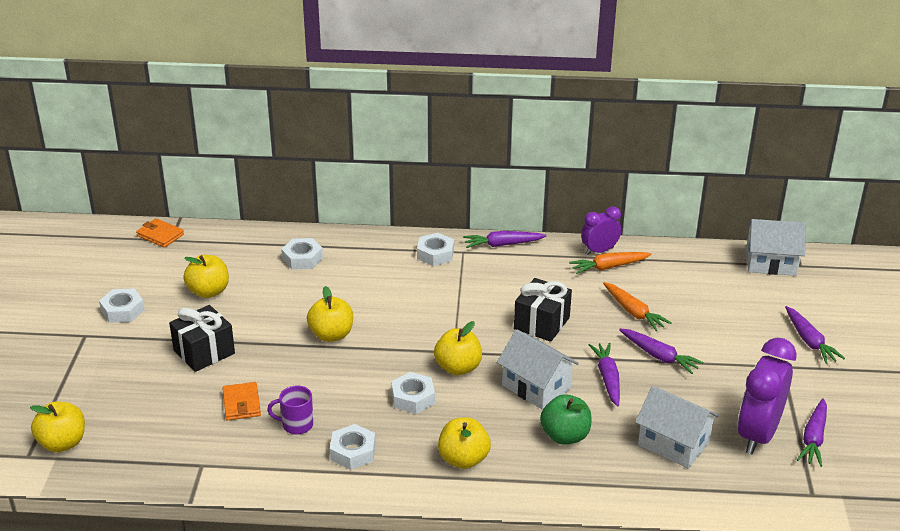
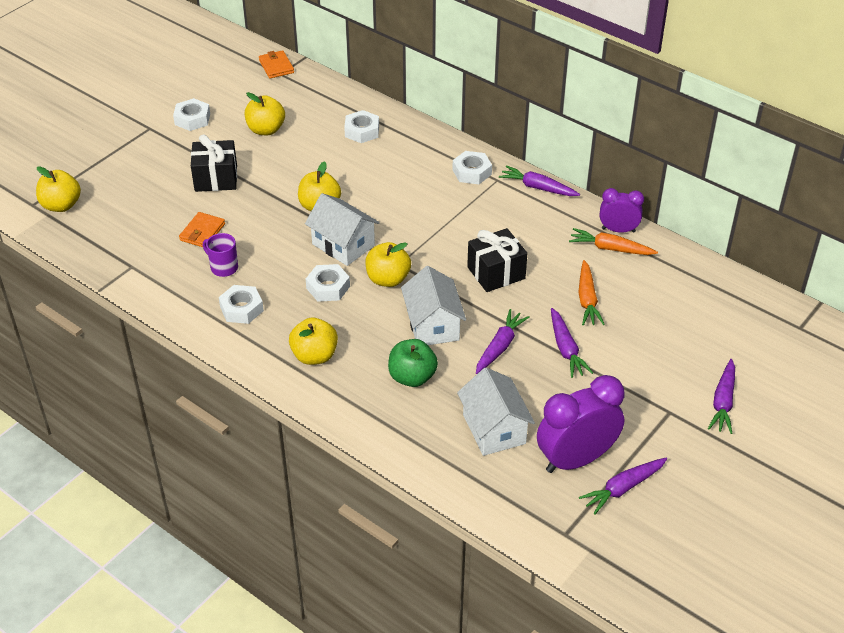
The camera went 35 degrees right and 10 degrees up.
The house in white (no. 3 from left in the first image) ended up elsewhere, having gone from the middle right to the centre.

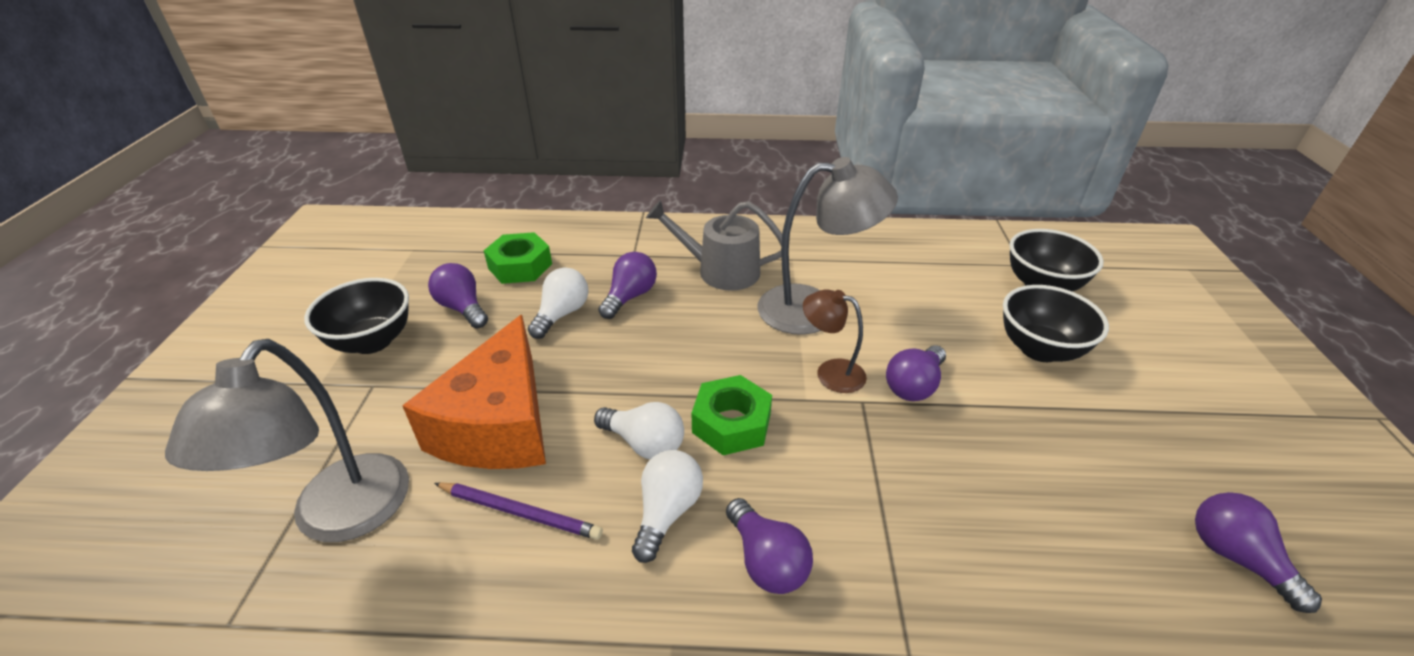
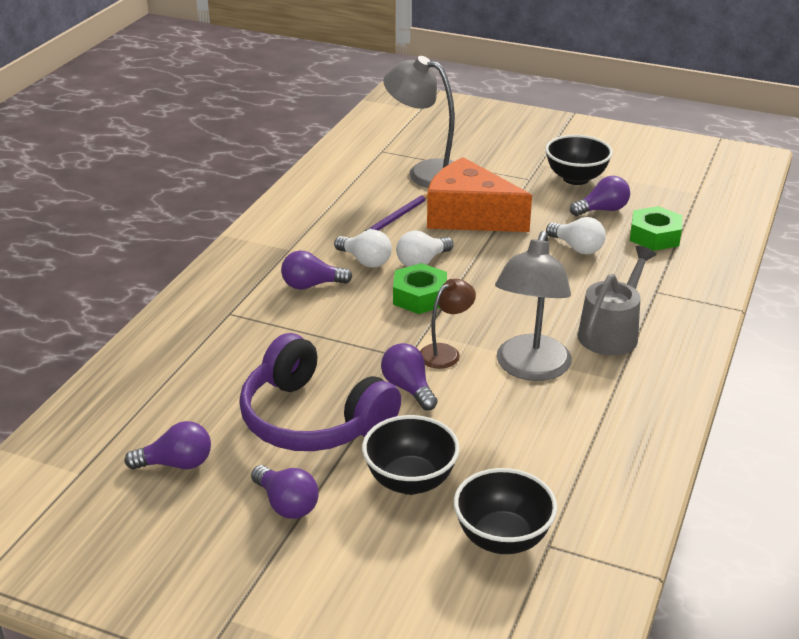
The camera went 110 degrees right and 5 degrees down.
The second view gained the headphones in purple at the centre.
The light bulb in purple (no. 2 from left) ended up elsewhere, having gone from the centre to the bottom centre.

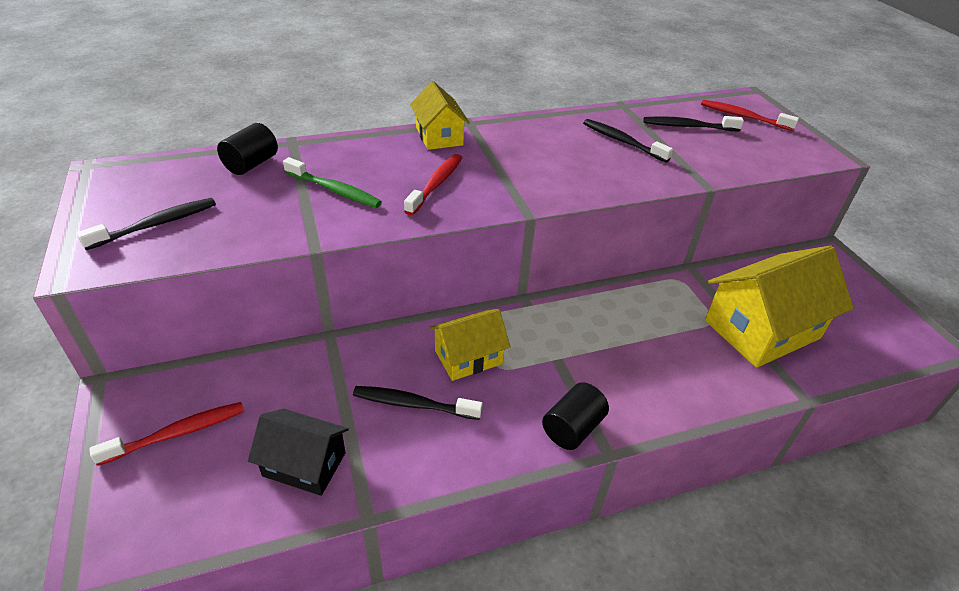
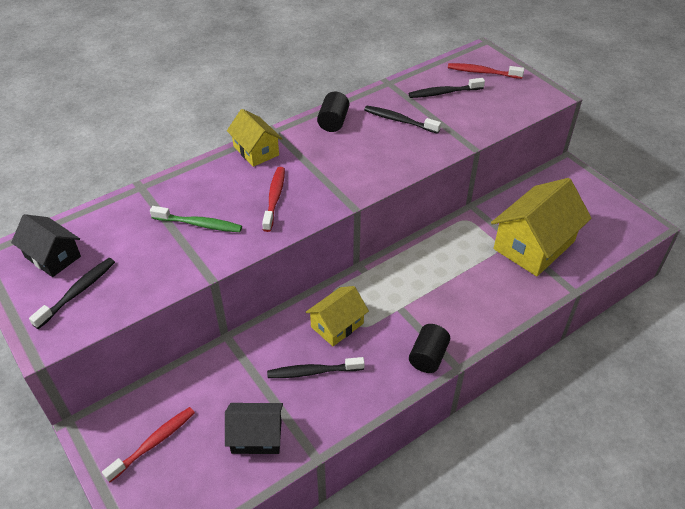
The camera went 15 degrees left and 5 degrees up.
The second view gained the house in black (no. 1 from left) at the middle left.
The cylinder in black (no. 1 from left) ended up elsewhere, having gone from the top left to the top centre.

______________________________

Task description:
Every record gets retyped exactly; no picture goes into the copy.

Output below:
The camera went 35 degrees right and 10 degrees up.
The house in white (no. 3 from left in the first image) ended up elsewhere, having gone from the middle right to the centre.

The camera went 110 degrees right and 5 degrees down.
The second view gained the headphones in purple at the centre.
The light bulb in purple (no. 2 from left) ended up elsewhere, having gone from the centre to the bottom centre.

The camera went 15 degrees left and 5 degrees up.
The second view gained the house in black (no. 1 from left) at the middle left.
The cylinder in black (no. 1 from left) ended up elsewhere, having gone from the top left to the top centre.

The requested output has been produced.